++++ Supplied data

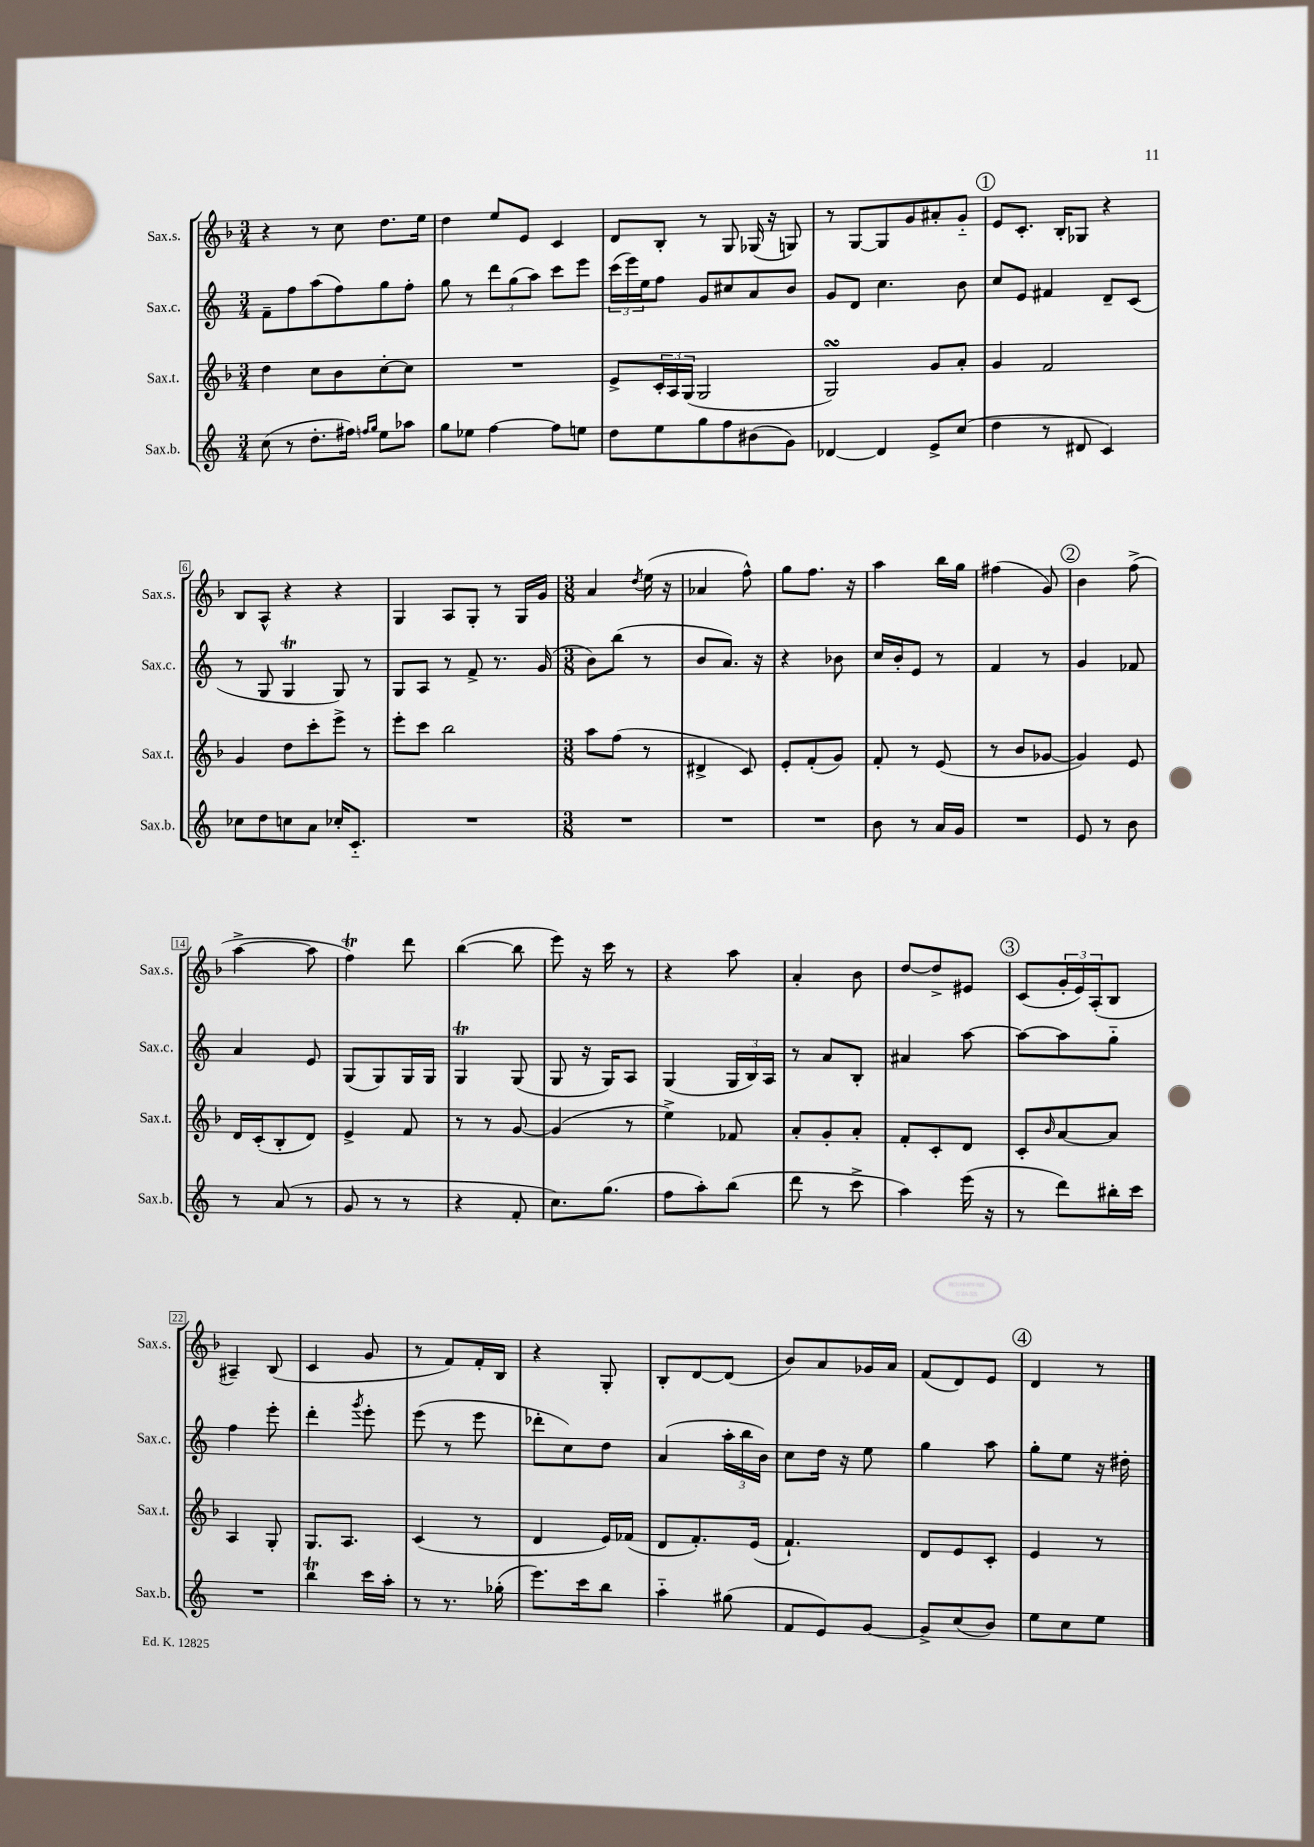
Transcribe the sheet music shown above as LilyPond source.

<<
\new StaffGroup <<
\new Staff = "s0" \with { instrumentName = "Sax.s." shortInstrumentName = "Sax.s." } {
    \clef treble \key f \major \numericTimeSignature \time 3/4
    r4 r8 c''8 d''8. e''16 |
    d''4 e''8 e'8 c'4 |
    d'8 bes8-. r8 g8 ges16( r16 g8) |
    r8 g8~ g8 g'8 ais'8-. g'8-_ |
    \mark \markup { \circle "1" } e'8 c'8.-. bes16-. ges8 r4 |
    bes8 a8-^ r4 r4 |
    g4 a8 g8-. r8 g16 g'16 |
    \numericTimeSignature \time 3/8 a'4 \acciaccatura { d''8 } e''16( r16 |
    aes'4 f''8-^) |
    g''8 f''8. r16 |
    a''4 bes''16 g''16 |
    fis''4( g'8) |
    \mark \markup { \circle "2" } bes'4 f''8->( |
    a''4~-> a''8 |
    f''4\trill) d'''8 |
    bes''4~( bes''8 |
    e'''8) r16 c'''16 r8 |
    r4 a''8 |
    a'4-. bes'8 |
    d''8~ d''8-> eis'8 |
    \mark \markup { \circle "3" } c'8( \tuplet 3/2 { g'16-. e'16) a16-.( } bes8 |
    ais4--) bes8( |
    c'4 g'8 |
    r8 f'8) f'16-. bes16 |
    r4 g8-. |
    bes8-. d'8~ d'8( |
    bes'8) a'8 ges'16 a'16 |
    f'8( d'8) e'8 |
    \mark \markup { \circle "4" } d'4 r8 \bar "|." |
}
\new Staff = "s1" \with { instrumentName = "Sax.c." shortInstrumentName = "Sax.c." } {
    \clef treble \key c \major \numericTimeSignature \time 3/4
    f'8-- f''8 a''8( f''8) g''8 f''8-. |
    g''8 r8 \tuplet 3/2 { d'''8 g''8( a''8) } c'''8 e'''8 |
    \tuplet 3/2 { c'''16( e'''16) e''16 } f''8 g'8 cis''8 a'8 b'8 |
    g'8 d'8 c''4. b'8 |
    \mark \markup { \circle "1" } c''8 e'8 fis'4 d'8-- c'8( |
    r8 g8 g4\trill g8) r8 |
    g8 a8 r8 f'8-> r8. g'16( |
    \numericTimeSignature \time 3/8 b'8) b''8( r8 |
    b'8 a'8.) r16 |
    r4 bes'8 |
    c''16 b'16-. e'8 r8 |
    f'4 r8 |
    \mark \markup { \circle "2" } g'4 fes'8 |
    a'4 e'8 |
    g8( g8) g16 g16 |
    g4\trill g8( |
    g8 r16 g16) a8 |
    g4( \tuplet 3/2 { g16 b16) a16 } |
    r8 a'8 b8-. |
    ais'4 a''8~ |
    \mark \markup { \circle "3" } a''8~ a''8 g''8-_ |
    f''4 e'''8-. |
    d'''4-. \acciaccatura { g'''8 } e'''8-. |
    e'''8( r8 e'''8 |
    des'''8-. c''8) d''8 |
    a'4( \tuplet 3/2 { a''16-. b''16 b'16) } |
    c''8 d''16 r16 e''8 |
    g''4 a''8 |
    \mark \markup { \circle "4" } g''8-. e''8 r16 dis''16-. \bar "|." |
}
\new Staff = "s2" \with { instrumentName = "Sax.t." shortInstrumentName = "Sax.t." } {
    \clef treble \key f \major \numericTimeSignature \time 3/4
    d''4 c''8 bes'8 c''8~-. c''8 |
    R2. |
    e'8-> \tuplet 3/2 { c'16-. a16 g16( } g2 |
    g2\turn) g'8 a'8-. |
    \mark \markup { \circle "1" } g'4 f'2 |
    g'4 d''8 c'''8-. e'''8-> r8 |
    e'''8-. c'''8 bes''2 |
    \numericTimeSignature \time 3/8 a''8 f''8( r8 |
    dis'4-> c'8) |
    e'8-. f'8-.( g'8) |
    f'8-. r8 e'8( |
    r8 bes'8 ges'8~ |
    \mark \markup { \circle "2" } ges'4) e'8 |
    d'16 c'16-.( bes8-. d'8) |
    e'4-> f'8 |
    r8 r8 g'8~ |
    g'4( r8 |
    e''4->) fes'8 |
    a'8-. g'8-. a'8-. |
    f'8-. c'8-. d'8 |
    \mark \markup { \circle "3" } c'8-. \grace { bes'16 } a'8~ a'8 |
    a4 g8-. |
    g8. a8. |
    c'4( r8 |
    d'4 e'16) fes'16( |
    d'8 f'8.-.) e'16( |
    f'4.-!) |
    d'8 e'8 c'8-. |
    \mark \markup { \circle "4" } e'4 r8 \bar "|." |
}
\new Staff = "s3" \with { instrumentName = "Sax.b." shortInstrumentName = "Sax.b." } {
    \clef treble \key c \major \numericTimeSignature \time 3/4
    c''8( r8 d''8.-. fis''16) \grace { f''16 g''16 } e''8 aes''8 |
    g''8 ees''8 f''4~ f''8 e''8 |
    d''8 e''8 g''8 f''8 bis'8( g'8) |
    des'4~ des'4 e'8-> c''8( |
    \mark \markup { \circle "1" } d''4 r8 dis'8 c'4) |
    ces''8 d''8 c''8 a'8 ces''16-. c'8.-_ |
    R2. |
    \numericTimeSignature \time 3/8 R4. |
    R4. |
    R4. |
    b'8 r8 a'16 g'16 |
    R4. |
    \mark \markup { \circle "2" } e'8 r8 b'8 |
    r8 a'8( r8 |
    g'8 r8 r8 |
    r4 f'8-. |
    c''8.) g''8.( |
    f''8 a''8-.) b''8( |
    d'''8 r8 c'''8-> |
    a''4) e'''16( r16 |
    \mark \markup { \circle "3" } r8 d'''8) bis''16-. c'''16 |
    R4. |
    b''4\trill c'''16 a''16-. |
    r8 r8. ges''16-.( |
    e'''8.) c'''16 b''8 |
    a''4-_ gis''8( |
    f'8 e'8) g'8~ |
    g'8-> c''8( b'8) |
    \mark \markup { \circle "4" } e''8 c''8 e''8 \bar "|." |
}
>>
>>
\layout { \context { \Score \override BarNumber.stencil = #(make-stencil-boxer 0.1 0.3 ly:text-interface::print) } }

++++++++
++++ Supplied data

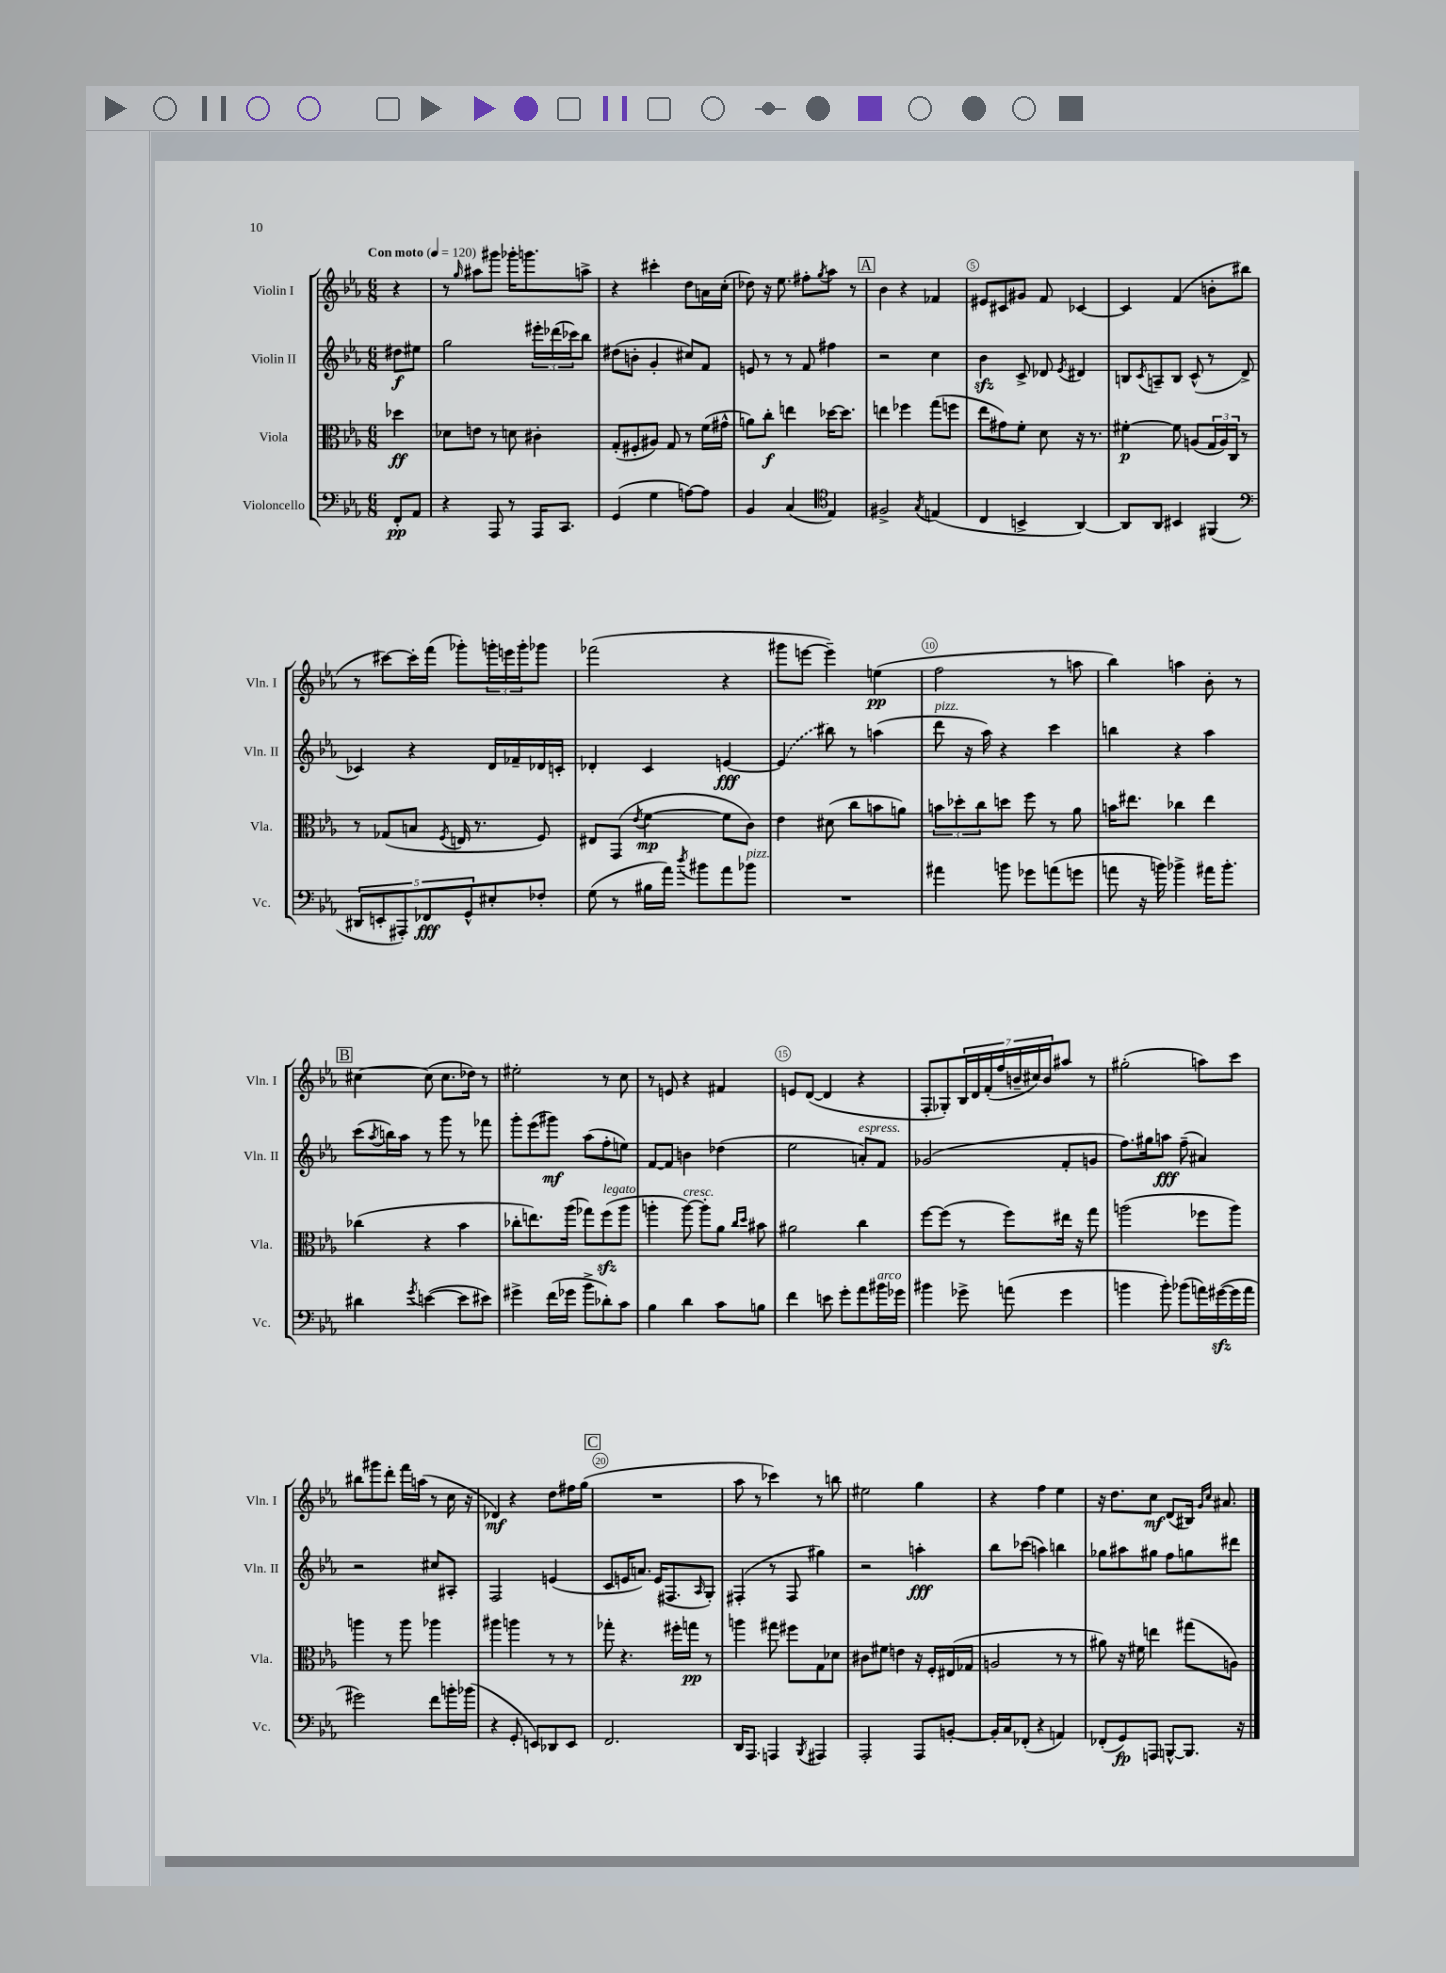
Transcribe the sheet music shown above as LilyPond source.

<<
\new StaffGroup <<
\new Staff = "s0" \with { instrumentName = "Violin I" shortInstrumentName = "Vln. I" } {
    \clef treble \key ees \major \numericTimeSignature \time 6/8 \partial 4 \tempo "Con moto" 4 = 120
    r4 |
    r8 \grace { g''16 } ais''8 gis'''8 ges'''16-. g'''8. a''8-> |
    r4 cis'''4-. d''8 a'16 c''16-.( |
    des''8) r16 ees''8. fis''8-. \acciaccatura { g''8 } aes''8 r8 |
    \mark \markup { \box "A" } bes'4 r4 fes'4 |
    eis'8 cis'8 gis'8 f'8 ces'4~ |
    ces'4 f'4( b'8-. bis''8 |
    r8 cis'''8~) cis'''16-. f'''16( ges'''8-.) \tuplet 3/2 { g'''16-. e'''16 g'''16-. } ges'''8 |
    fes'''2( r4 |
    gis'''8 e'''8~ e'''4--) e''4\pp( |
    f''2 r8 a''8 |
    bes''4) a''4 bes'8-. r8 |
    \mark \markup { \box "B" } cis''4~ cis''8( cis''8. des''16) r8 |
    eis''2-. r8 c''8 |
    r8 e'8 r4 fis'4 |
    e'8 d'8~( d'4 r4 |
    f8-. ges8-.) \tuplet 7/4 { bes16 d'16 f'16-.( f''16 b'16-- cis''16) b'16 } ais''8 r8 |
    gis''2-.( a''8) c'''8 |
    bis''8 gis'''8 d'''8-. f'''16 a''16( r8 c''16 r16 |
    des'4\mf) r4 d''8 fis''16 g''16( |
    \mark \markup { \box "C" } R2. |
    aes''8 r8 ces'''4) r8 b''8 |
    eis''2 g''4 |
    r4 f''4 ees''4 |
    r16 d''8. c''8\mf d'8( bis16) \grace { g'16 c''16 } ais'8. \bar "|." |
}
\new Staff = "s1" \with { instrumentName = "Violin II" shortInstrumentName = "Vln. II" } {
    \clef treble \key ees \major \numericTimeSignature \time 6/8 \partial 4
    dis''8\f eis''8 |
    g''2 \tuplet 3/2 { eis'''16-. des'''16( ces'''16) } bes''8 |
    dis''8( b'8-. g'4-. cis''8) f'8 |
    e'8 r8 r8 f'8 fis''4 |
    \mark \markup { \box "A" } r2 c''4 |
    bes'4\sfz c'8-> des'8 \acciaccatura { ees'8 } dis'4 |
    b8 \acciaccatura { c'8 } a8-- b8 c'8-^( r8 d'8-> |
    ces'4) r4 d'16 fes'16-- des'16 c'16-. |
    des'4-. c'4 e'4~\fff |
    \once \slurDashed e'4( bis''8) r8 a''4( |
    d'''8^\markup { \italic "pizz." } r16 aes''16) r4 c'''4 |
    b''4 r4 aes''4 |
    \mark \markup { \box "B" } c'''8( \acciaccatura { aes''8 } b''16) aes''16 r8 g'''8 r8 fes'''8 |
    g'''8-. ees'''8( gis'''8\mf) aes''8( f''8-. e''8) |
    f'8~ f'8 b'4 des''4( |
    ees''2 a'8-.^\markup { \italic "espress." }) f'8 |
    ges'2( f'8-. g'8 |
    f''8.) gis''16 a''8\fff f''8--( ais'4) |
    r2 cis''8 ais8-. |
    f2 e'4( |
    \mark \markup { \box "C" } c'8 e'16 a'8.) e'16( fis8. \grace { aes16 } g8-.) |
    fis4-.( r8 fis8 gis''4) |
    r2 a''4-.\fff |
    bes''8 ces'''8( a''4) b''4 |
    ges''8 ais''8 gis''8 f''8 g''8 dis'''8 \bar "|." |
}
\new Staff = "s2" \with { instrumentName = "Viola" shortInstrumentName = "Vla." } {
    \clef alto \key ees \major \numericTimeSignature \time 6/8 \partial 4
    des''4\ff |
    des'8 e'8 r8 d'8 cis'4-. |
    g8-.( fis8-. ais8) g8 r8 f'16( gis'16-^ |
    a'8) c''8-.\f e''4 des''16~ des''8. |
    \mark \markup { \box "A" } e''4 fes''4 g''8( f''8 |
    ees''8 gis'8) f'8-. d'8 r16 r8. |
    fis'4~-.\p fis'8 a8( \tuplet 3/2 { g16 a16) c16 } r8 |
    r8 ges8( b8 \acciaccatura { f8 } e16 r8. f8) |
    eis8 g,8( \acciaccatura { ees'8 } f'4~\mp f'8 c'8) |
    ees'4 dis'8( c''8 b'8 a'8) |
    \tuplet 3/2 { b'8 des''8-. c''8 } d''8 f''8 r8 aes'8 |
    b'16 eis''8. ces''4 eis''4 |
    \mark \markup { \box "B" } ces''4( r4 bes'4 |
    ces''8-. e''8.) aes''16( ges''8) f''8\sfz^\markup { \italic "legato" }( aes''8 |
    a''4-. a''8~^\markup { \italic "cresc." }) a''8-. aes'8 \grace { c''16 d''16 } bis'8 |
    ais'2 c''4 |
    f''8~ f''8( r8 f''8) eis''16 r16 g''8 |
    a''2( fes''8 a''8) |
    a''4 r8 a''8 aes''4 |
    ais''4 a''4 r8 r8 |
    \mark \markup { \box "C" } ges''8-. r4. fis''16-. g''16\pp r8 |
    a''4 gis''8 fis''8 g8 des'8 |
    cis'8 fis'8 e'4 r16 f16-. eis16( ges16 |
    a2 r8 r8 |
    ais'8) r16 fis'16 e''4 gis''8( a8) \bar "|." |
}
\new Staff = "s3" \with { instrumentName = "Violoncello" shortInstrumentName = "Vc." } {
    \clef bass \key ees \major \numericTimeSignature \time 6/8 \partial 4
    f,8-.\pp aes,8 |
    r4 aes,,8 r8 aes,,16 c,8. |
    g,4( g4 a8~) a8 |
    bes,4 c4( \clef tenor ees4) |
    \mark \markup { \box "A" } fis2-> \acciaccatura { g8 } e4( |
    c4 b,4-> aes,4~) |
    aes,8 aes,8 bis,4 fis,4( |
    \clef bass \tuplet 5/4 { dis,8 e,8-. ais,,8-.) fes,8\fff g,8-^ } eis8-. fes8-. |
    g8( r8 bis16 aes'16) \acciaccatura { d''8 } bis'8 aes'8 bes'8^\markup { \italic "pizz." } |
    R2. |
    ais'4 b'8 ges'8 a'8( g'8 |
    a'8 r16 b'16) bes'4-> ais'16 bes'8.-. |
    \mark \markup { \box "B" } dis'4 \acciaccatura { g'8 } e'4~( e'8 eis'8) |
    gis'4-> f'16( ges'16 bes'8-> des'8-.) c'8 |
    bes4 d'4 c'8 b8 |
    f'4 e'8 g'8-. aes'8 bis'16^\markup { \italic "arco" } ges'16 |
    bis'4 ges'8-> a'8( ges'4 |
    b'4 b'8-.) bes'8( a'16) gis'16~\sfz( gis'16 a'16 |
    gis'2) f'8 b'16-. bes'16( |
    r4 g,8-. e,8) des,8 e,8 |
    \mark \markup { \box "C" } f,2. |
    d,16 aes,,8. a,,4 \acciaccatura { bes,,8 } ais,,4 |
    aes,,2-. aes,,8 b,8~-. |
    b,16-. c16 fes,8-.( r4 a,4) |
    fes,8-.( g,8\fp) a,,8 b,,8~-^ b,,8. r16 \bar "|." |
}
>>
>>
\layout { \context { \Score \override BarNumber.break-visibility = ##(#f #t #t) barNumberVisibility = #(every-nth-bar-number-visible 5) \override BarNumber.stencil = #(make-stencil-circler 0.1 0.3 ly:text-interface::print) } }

++++++++

▶ What the task requires: Gather every line from the items above that contains the string "clef".

▶ Correct result:
    \clef treble \key f \major \numericTimeSignature \time 3/4
    \clef treble \key c \major \numericTimeSignature \time 3/4
    \clef treble \key f \major \numericTimeSignature \time 3/4
    \clef treble \key c \major \numericTimeSignature \time 3/4
    \clef treble \key ees \major \numericTimeSignature \time 6/8 \partial 4 \tempo "Con moto" 4 = 120
    \clef treble \key ees \major \numericTimeSignature \time 6/8 \partial 4
    \clef alto \key ees \major \numericTimeSignature \time 6/8 \partial 4
    \clef bass \key ees \major \numericTimeSignature \time 6/8 \partial 4
    bes,4 c4( \clef tenor ees4) |
    \clef bass \tuplet 5/4 { dis,8 e,8-. ais,,8-.) fes,8\fff g,8-^ } eis8-. fes8-. |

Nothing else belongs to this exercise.